Data extracted from a collection
┄┄┄┄┄┄┄┄┄┄

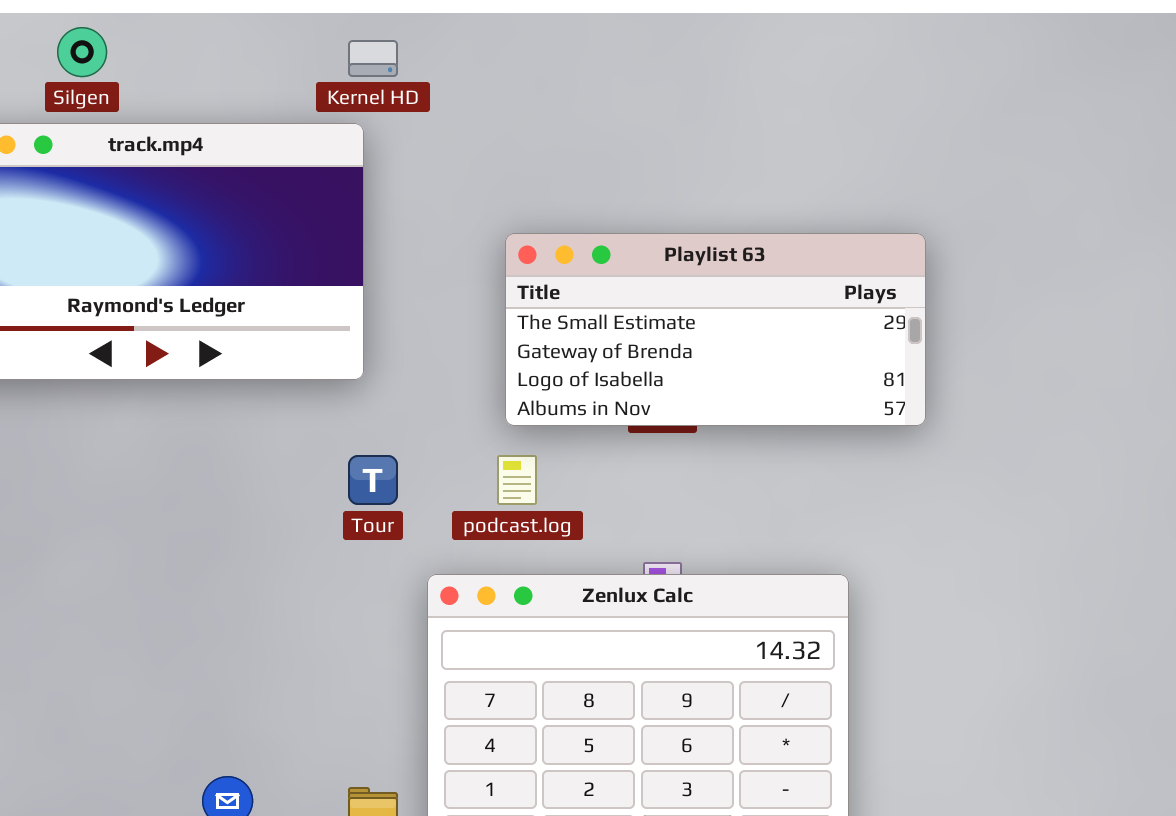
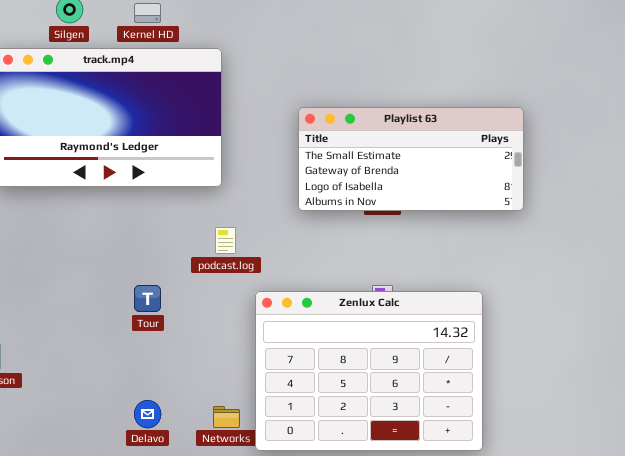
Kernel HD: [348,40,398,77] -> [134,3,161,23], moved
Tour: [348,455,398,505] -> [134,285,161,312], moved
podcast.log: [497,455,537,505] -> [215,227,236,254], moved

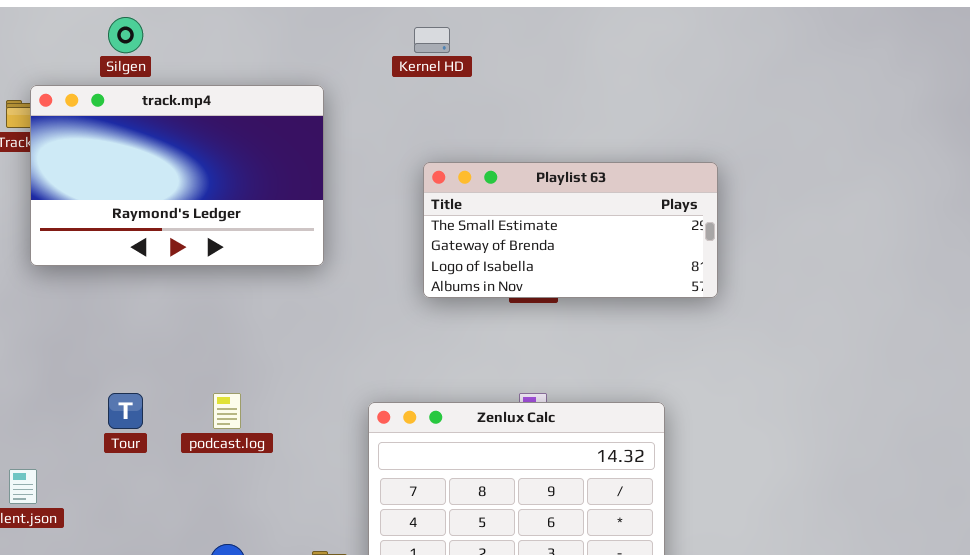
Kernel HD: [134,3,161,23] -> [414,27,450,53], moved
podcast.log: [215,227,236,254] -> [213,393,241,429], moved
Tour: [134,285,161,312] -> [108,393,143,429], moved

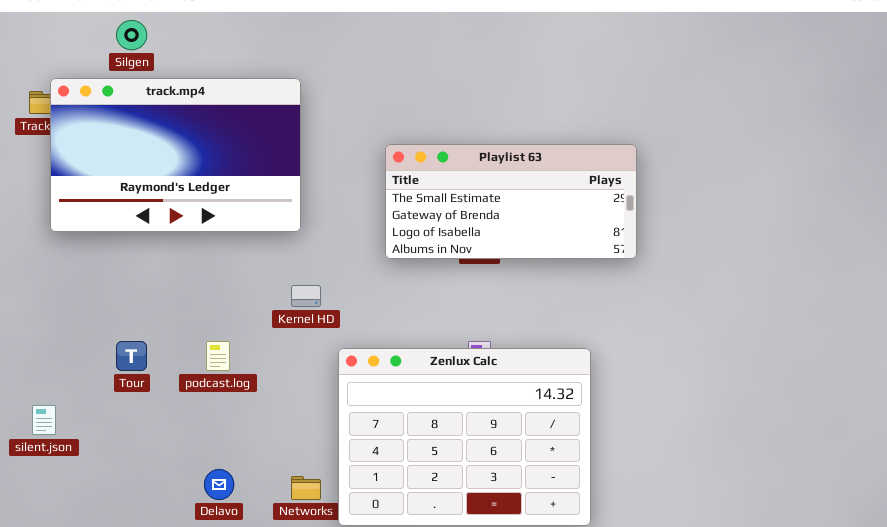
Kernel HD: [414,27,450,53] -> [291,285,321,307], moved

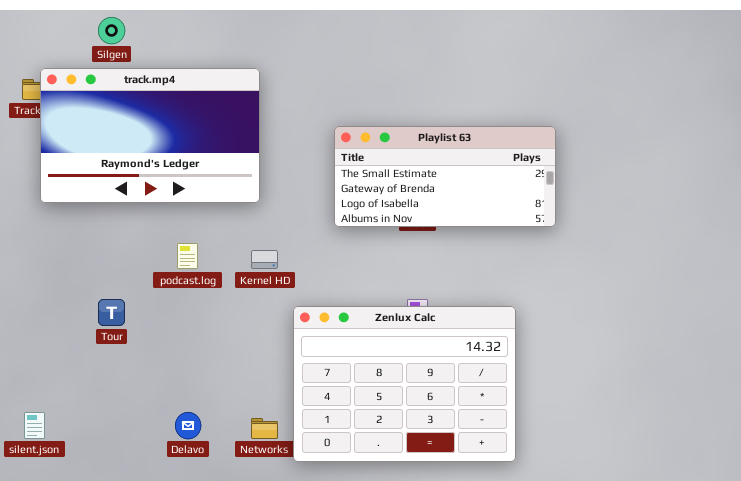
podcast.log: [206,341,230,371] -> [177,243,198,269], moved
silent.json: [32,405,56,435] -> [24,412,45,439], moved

┄┄┄┄┄┄┄┄┄┄

__Assignment__:
Look above for the line containing "Kernel HD: [414,27,450,53]", then retype it and each line after it to the end of the records, exactly and without pictures.

__Answer section__:
Kernel HD: [414,27,450,53] -> [291,285,321,307], moved

podcast.log: [206,341,230,371] -> [177,243,198,269], moved
silent.json: [32,405,56,435] -> [24,412,45,439], moved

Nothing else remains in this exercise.